Directions for this task: Begin at the line below that has "purple capsule: 14 -> 15" and stop after the line that has "purple light bulb: 3 -> 5". Please restate only those lines, word for word.
[[ Raw data open ]]
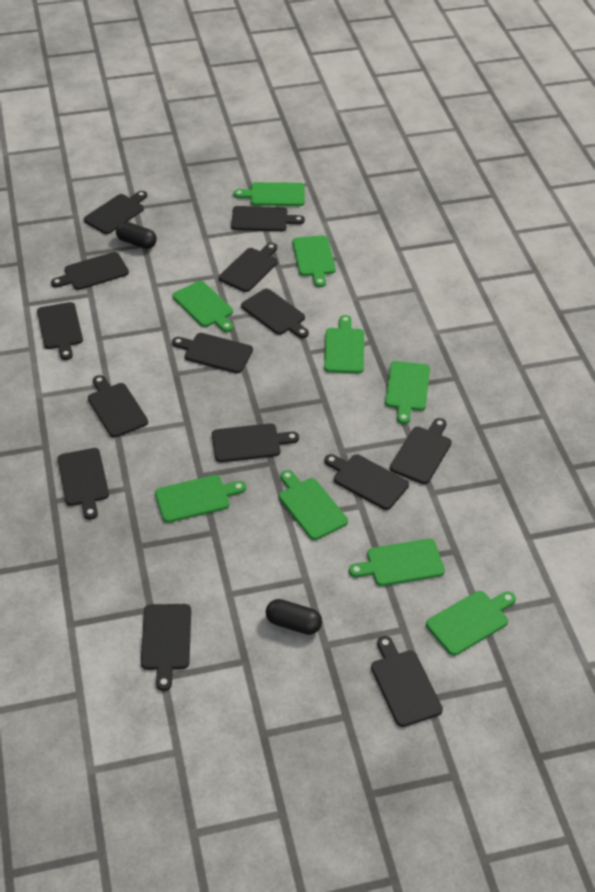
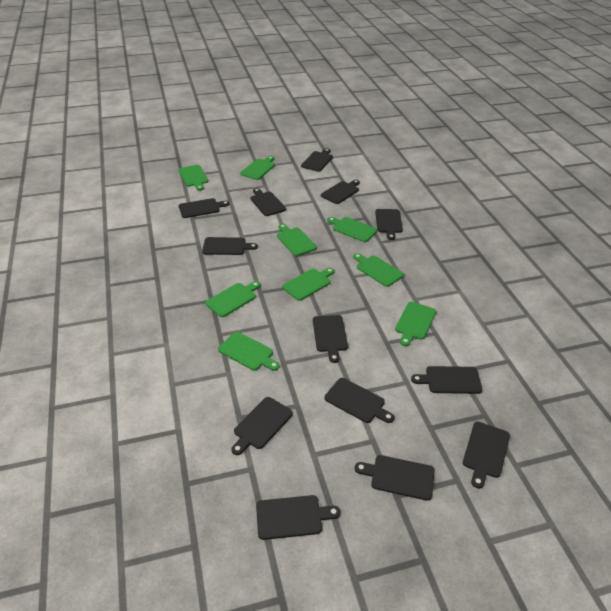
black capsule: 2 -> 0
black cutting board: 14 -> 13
[[ Raw data closed ]]
[[ Raw data open ]]
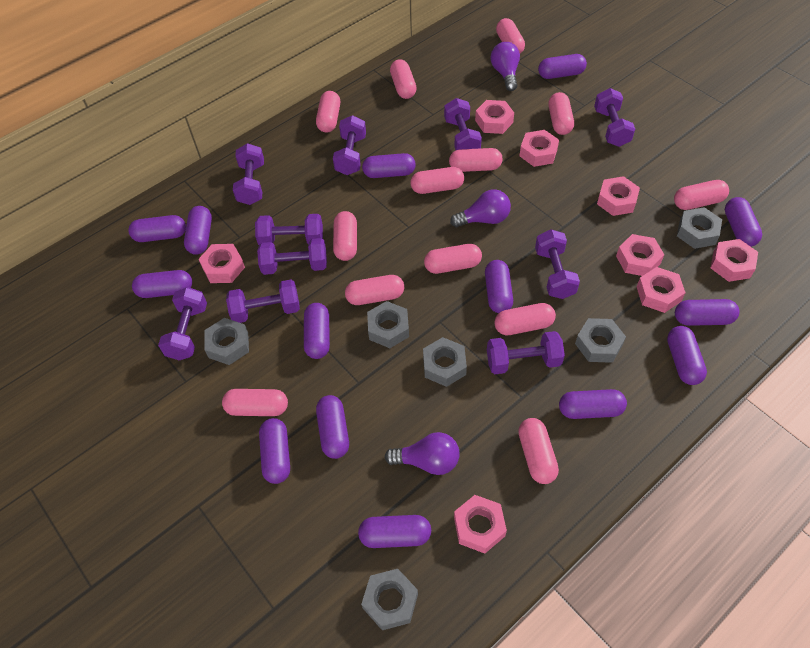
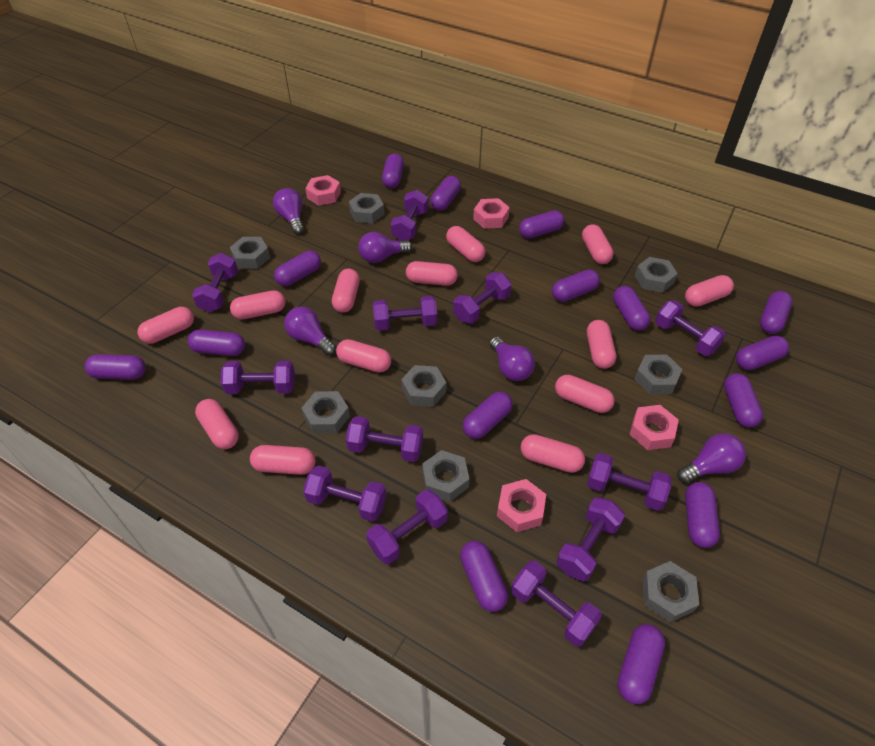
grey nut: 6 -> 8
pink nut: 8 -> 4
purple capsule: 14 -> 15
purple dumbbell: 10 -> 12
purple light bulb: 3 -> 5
[[ Raw data closed ]]
Task response:
purple capsule: 14 -> 15
purple dumbbell: 10 -> 12
purple light bulb: 3 -> 5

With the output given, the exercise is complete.